### What you need to do
Every entry is to be restated exactly; pictures are not part of the copy.

### Source data
=== Section Start ===
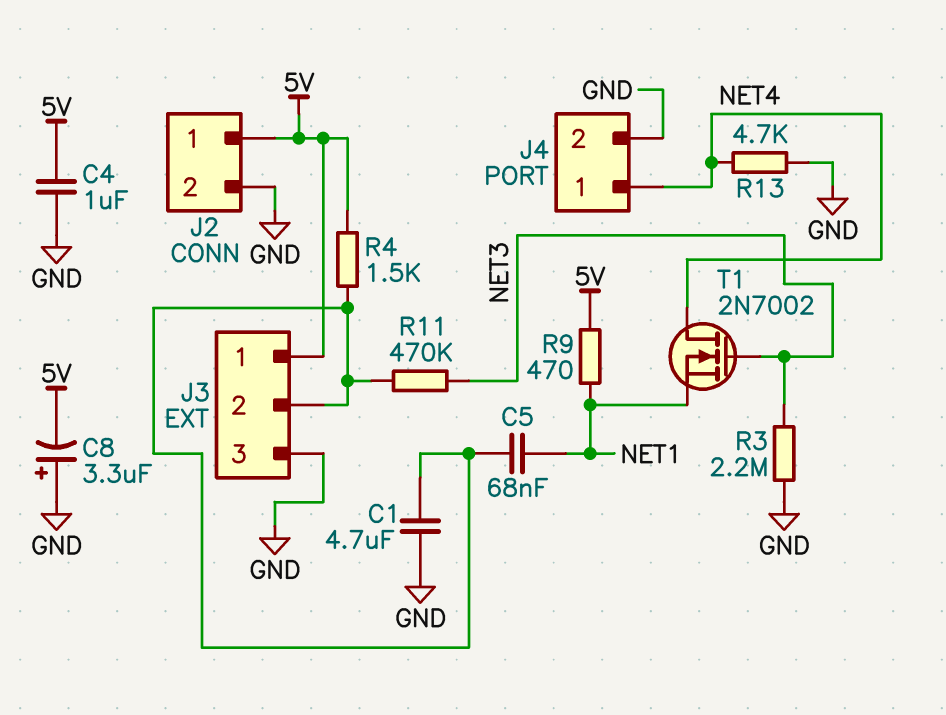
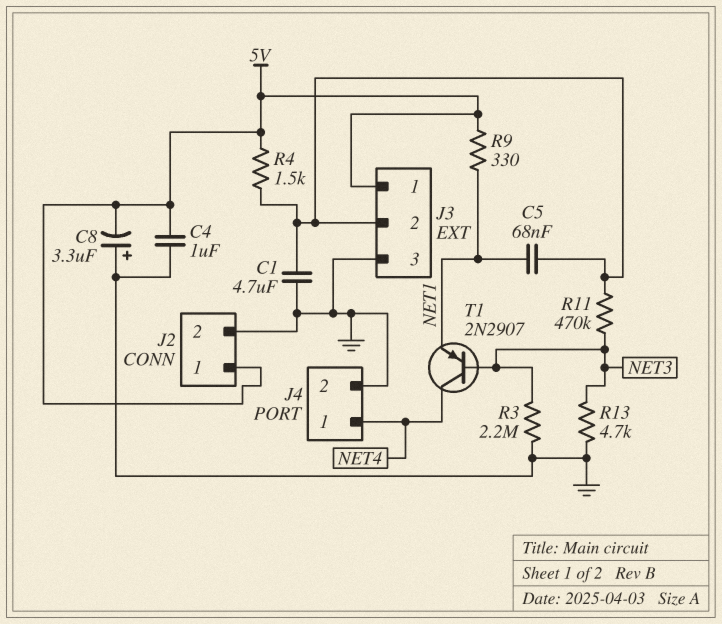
R9: 470 (5V, NET1) -> 330 (5V, NET1)
R13: 4.7k (GND, NET4) -> 4.7k (GND, NET3)
T1: NMOS 2N7002 (G NET3, D NET4, S NET1) -> PNP 2N2907 (B NET3, C NET4, E NET1)

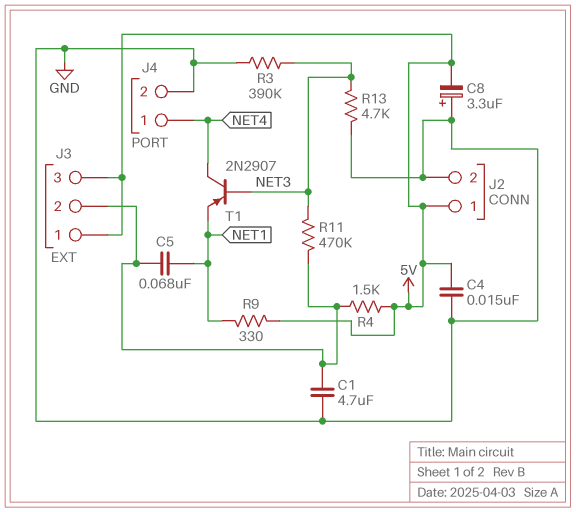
C4: 1uF (5V, GND) -> 15nF (5V, GND)
J3 pin 3: GND -> 5V
R3: 2.2M (GND, NET3) -> 390k (GND, NET3)

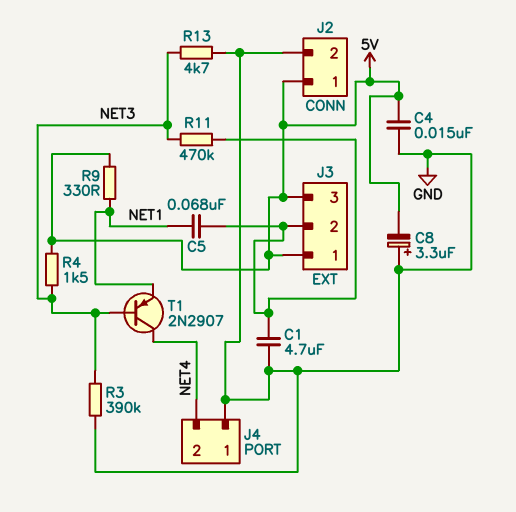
J4 pin 1: NET4 -> GND
J4 pin 2: GND -> NET4
R4: 1.5k (5V, J3/2) -> 1.5k (5V, NET3)

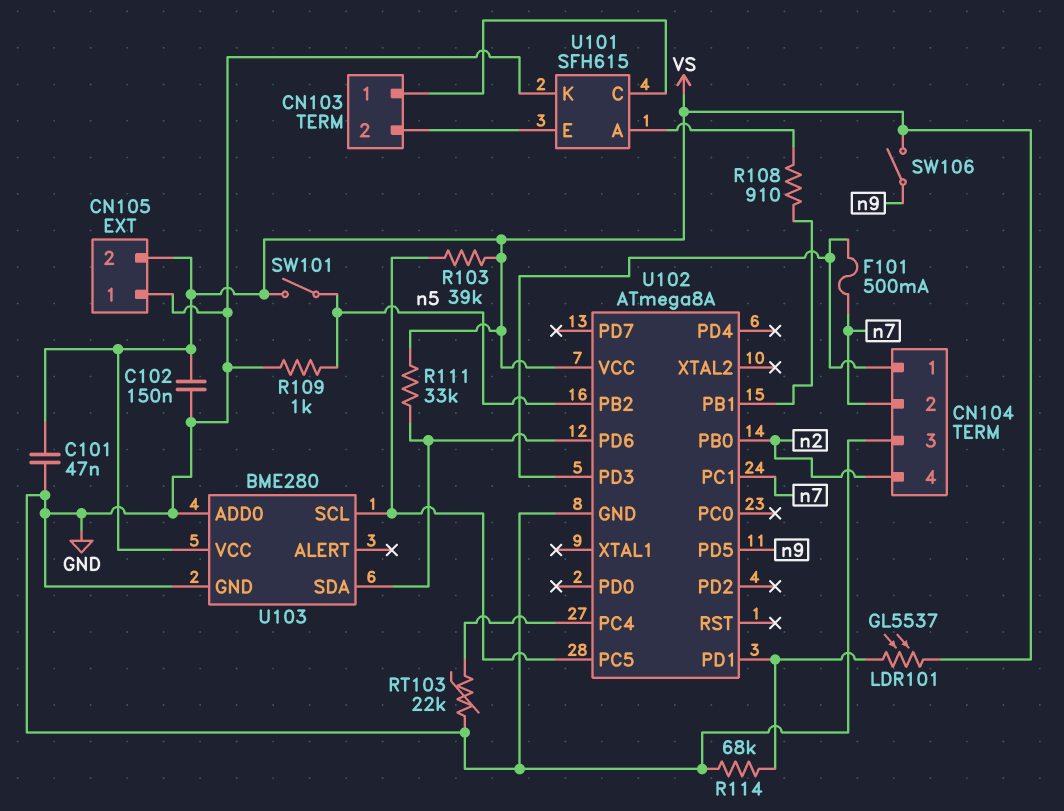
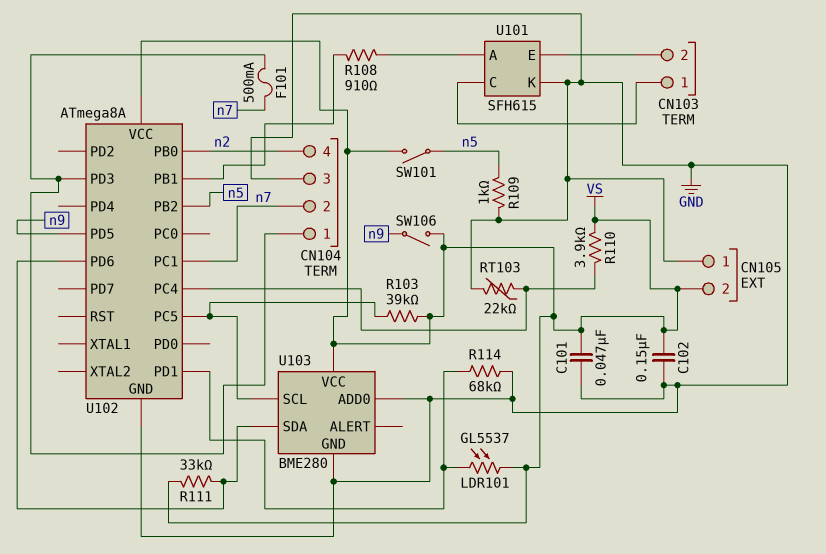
R110: none -> 3.9k (U102/PC4, VS)

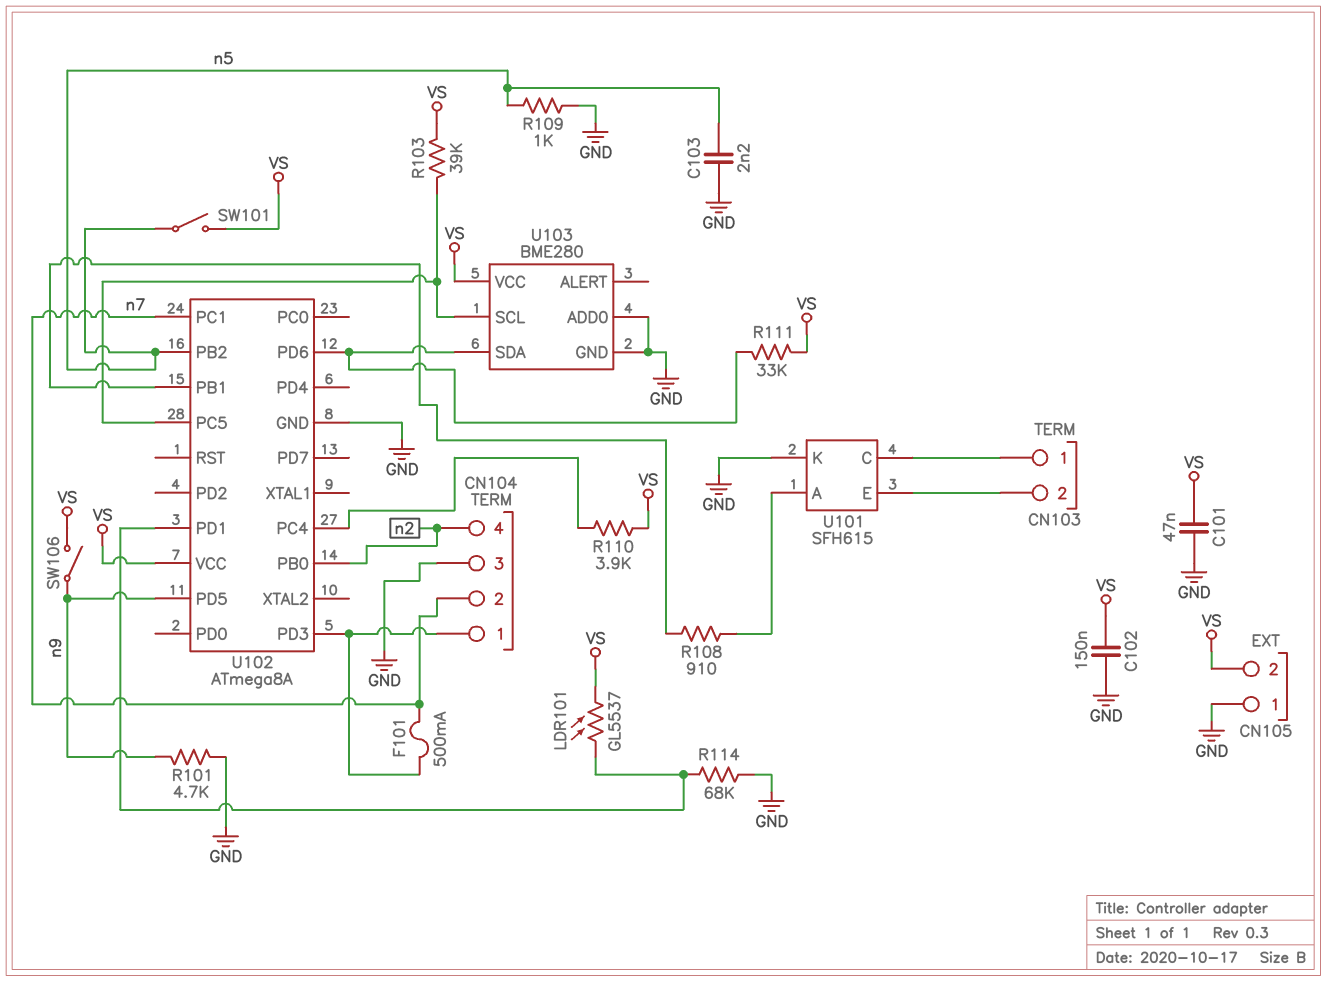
C103: none -> 2.2nF (GND, n5)
R101: none -> 4.7k (GND, n9)
RT103: 22k (GND, U102/PC4) -> none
=== Section End ===
### Result of the task
R9: 470 (5V, NET1) -> 330 (5V, NET1)
R13: 4.7k (GND, NET4) -> 4.7k (GND, NET3)
T1: NMOS 2N7002 (G NET3, D NET4, S NET1) -> PNP 2N2907 (B NET3, C NET4, E NET1)

C4: 1uF (5V, GND) -> 15nF (5V, GND)
J3 pin 3: GND -> 5V
R3: 2.2M (GND, NET3) -> 390k (GND, NET3)

J4 pin 1: NET4 -> GND
J4 pin 2: GND -> NET4
R4: 1.5k (5V, J3/2) -> 1.5k (5V, NET3)

R110: none -> 3.9k (U102/PC4, VS)

C103: none -> 2.2nF (GND, n5)
R101: none -> 4.7k (GND, n9)
RT103: 22k (GND, U102/PC4) -> none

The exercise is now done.